Start of Block
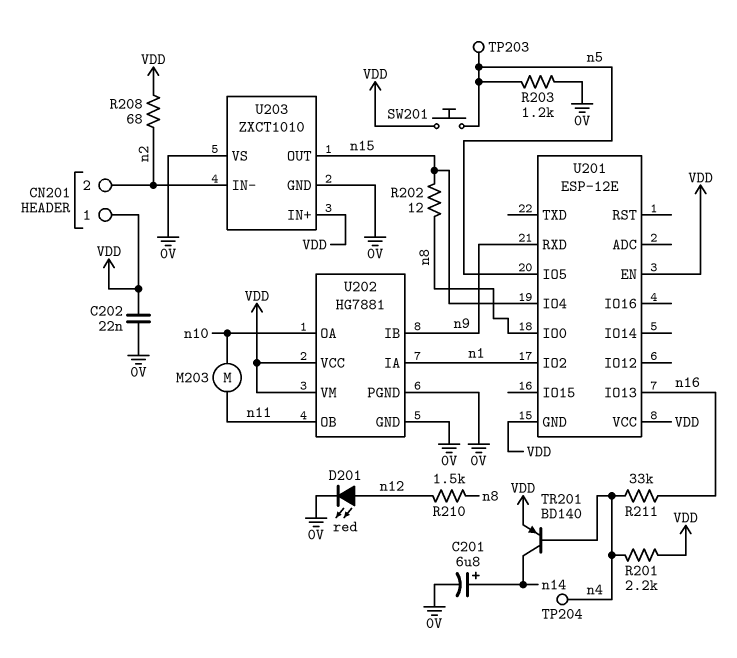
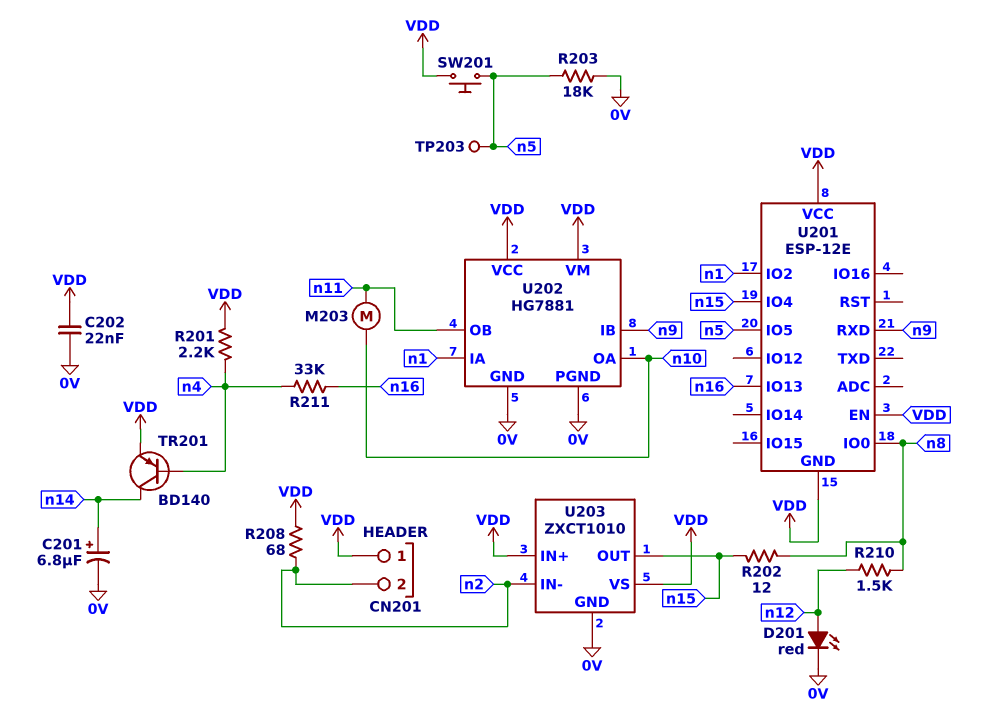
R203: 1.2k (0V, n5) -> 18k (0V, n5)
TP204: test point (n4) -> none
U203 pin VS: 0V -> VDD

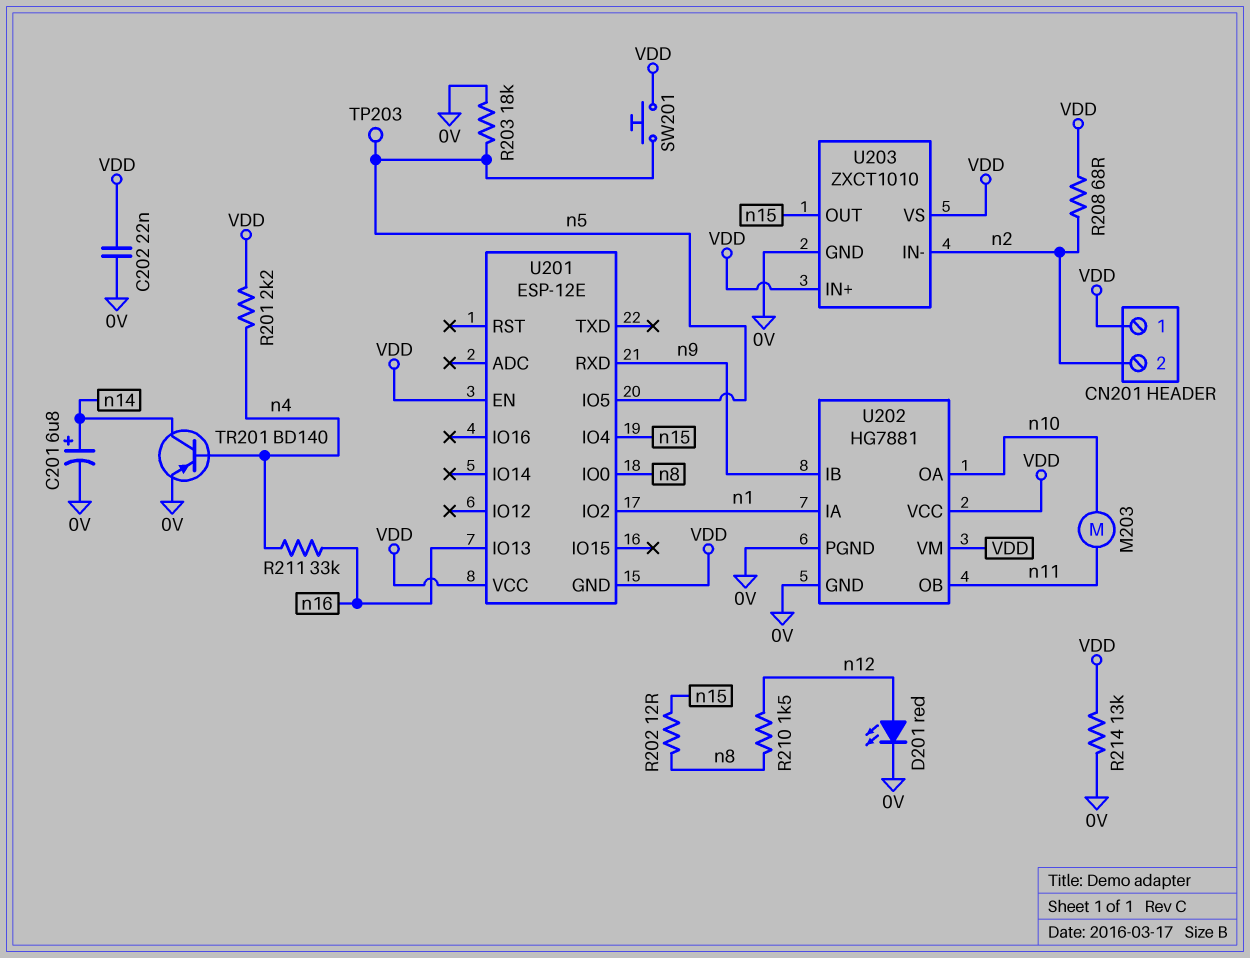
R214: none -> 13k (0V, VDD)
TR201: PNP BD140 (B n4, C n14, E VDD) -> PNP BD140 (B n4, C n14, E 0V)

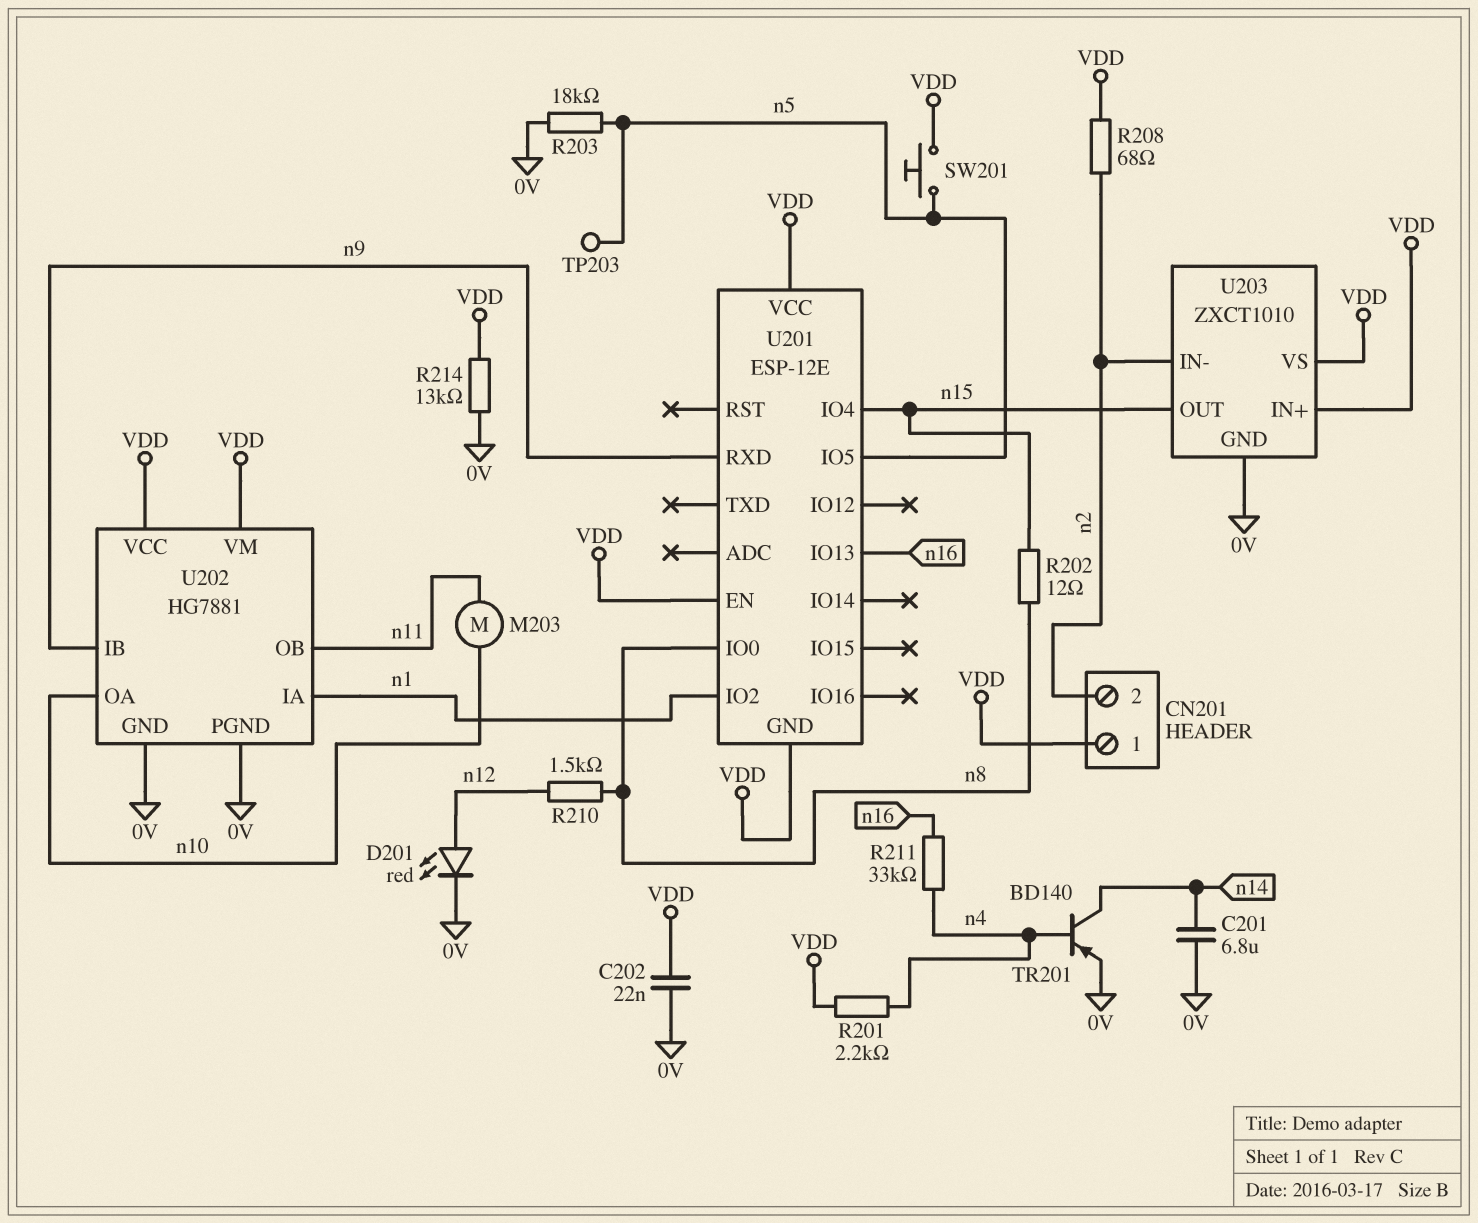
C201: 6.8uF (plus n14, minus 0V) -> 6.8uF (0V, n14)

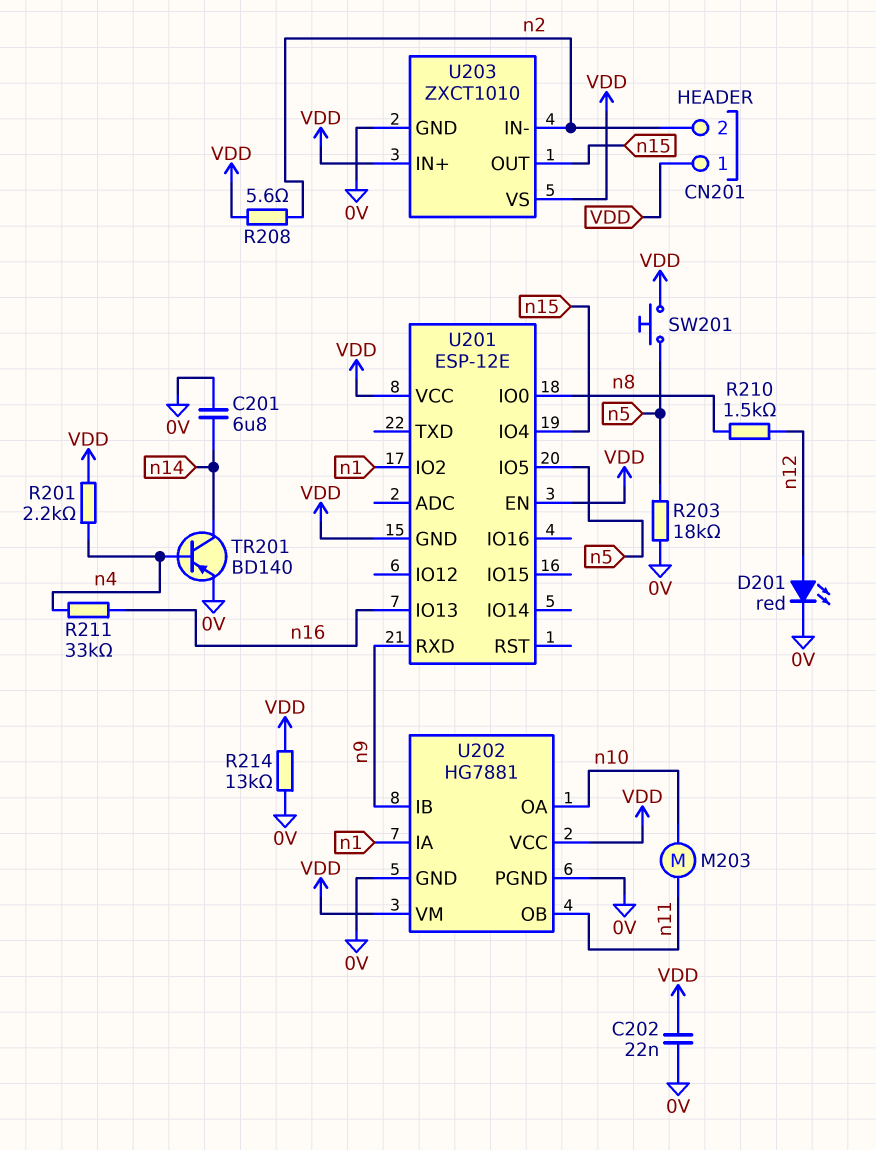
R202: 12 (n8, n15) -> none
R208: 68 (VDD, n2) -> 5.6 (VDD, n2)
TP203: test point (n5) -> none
End of Block
What you are asked to do ▸
Could you output every record above exactly as it appears, without the pictures?

Written answer ▸
R203: 1.2k (0V, n5) -> 18k (0V, n5)
TP204: test point (n4) -> none
U203 pin VS: 0V -> VDD

R214: none -> 13k (0V, VDD)
TR201: PNP BD140 (B n4, C n14, E VDD) -> PNP BD140 (B n4, C n14, E 0V)

C201: 6.8uF (plus n14, minus 0V) -> 6.8uF (0V, n14)

R202: 12 (n8, n15) -> none
R208: 68 (VDD, n2) -> 5.6 (VDD, n2)
TP203: test point (n5) -> none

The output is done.